(SUPPLIED ENTRIES begins)
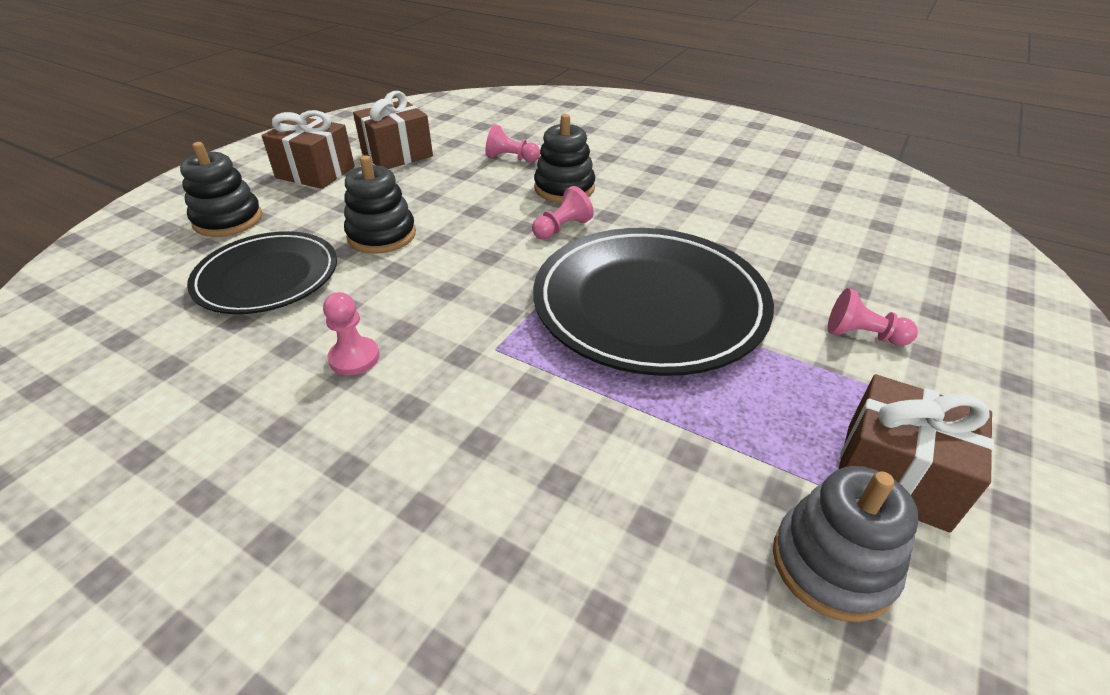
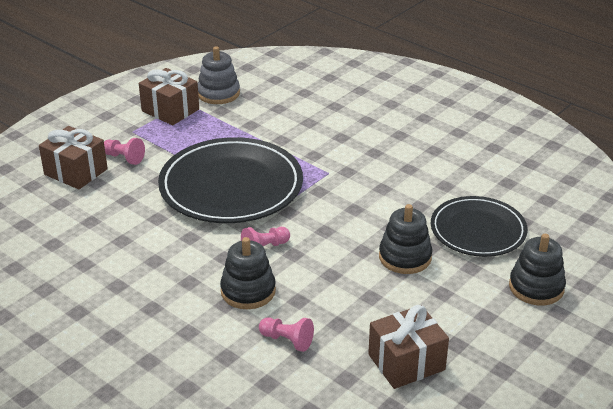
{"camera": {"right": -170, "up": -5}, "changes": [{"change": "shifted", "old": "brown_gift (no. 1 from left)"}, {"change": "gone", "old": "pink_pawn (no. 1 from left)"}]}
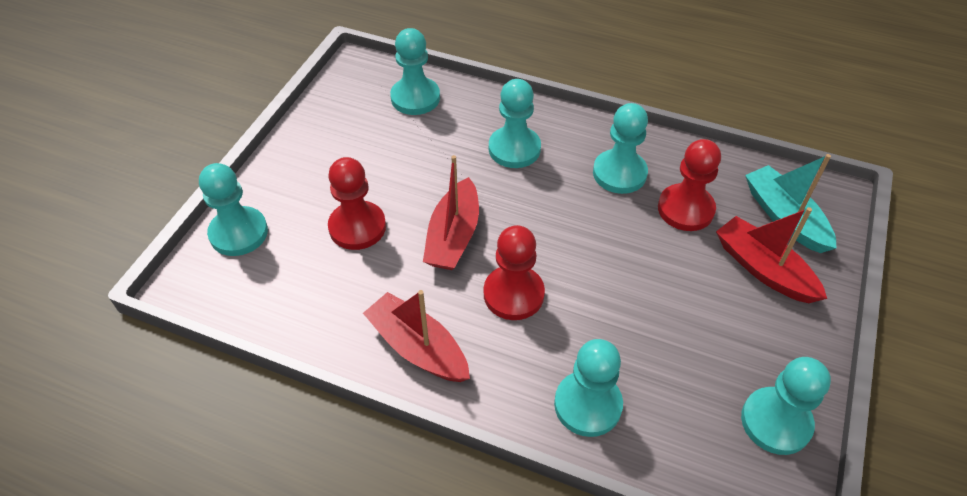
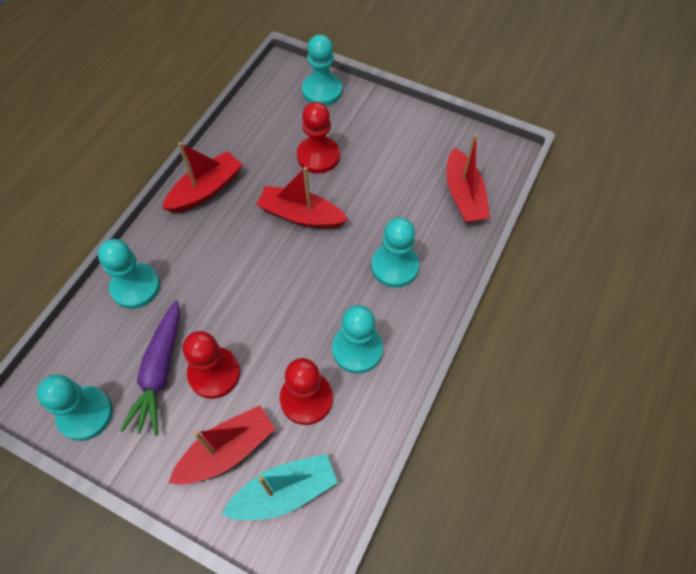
{"camera": {"right": 95, "up": 10}, "changes": [{"change": "new", "new": "purple_carrot"}, {"change": "shifted", "old": "red_pawn (no. 2 from left in the first image)", "new": "red_pawn (no. 1 from left)"}, {"change": "swapped", "old": "turquoise_pawn (no. 2 from left)", "new": "red_boat (no. 4 from left)"}]}
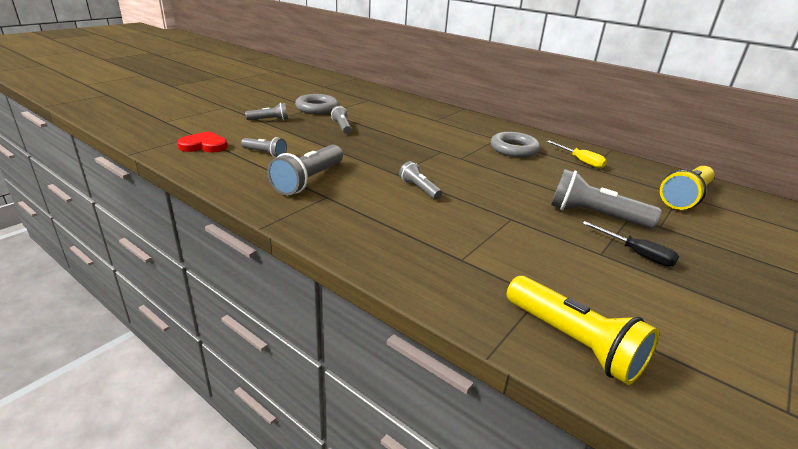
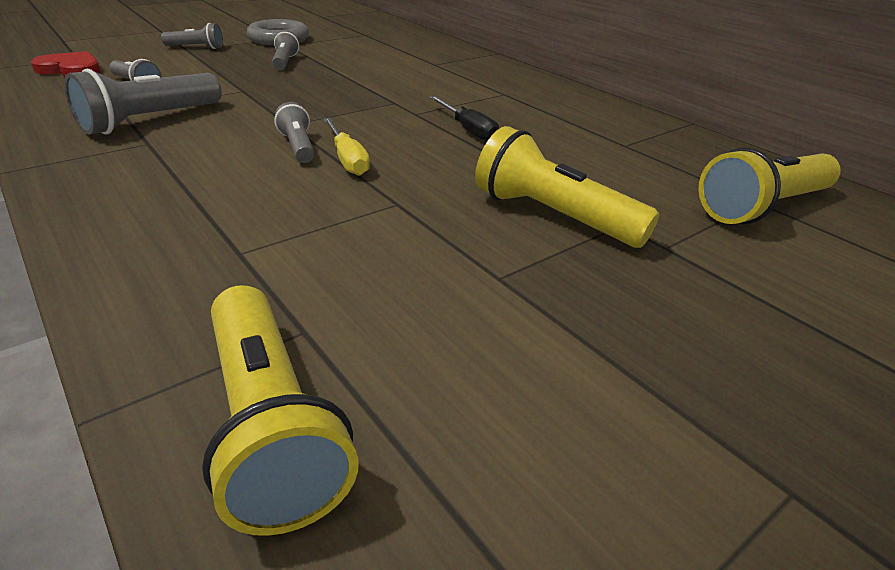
{"camera": {"right": 15, "up": 5}, "changes": [{"change": "shifted", "old": "yellow_screwdriver"}, {"change": "shifted", "old": "black_screwdriver"}, {"change": "repainted", "old": "grey_flashlight (no. 6 from left)", "new": "yellow_flashlight (no. 2 from left)"}, {"change": "gone", "old": "grey_ring (no. 2 from left)"}]}
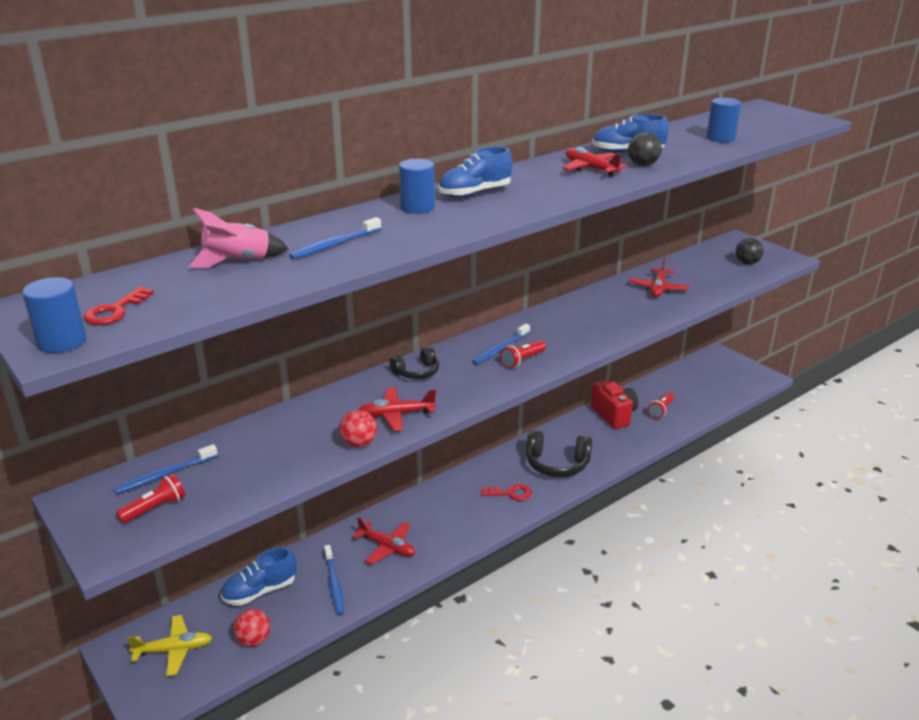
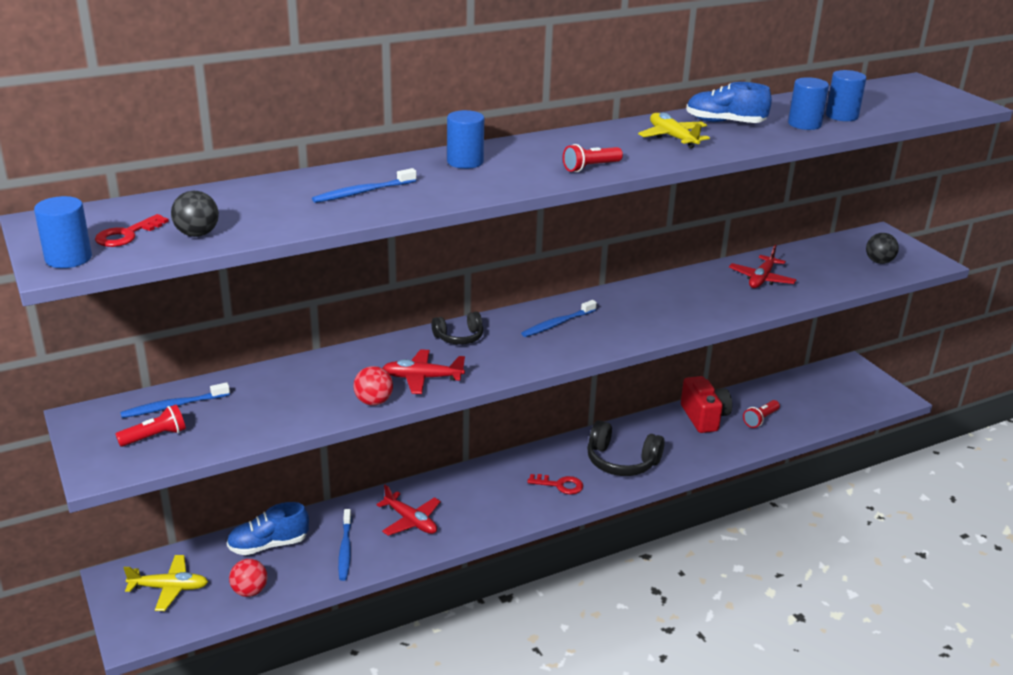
{"camera": {"right": 10, "up": 0}, "changes": [{"change": "shifted", "old": "black_ball (no. 1 from left)"}, {"change": "shifted", "old": "red_flashlight (no. 2 from left)"}, {"change": "repainted", "old": "red_plane (no. 3 from left)", "new": "yellow_plane (no. 2 from left)"}, {"change": "new", "new": "blue_cylinder (no. 3 from left)"}, {"change": "gone", "old": "pink_rocket"}, {"change": "gone", "old": "blue_shoe (no. 2 from left)"}]}
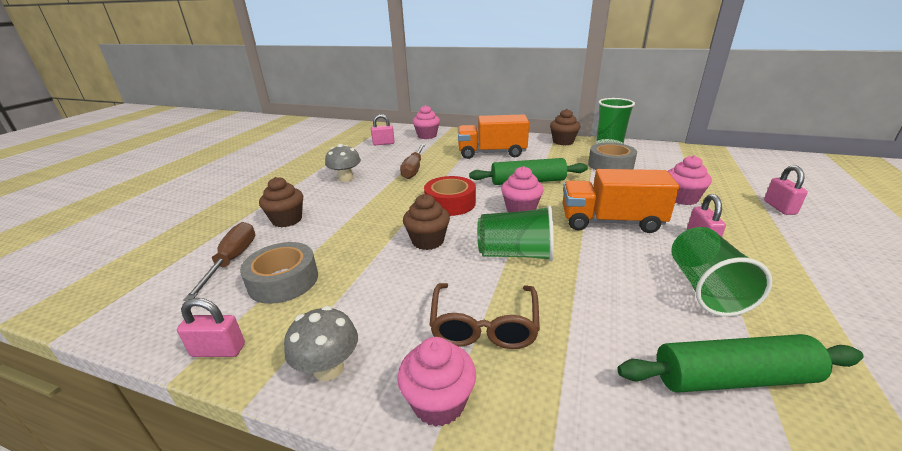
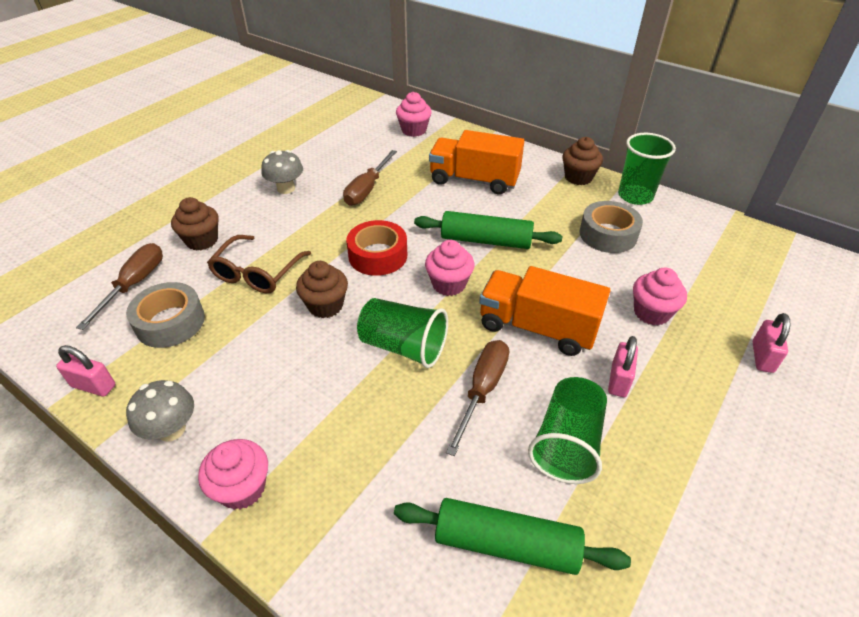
{"camera": {"right": 15, "up": 15}, "changes": [{"change": "shifted", "old": "brown_glasses"}, {"change": "new", "new": "brown_screwdriver (no. 3 from left)"}, {"change": "gone", "old": "pink_padlock (no. 2 from left)"}]}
(SUPPLIED ENTRIES ends)
TASK ITEM: Pictures are to be left out, while the records are copied word for word.

RESPONSE BOX:
{"camera": {"right": -170, "up": -5}, "changes": [{"change": "shifted", "old": "brown_gift (no. 1 from left)"}, {"change": "gone", "old": "pink_pawn (no. 1 from left)"}]}
{"camera": {"right": 95, "up": 10}, "changes": [{"change": "new", "new": "purple_carrot"}, {"change": "shifted", "old": "red_pawn (no. 2 from left in the first image)", "new": "red_pawn (no. 1 from left)"}, {"change": "swapped", "old": "turquoise_pawn (no. 2 from left)", "new": "red_boat (no. 4 from left)"}]}
{"camera": {"right": 15, "up": 5}, "changes": [{"change": "shifted", "old": "yellow_screwdriver"}, {"change": "shifted", "old": "black_screwdriver"}, {"change": "repainted", "old": "grey_flashlight (no. 6 from left)", "new": "yellow_flashlight (no. 2 from left)"}, {"change": "gone", "old": "grey_ring (no. 2 from left)"}]}
{"camera": {"right": 10, "up": 0}, "changes": [{"change": "shifted", "old": "black_ball (no. 1 from left)"}, {"change": "shifted", "old": "red_flashlight (no. 2 from left)"}, {"change": "repainted", "old": "red_plane (no. 3 from left)", "new": "yellow_plane (no. 2 from left)"}, {"change": "new", "new": "blue_cylinder (no. 3 from left)"}, {"change": "gone", "old": "pink_rocket"}, {"change": "gone", "old": "blue_shoe (no. 2 from left)"}]}
{"camera": {"right": 15, "up": 15}, "changes": [{"change": "shifted", "old": "brown_glasses"}, {"change": "new", "new": "brown_screwdriver (no. 3 from left)"}, {"change": "gone", "old": "pink_padlock (no. 2 from left)"}]}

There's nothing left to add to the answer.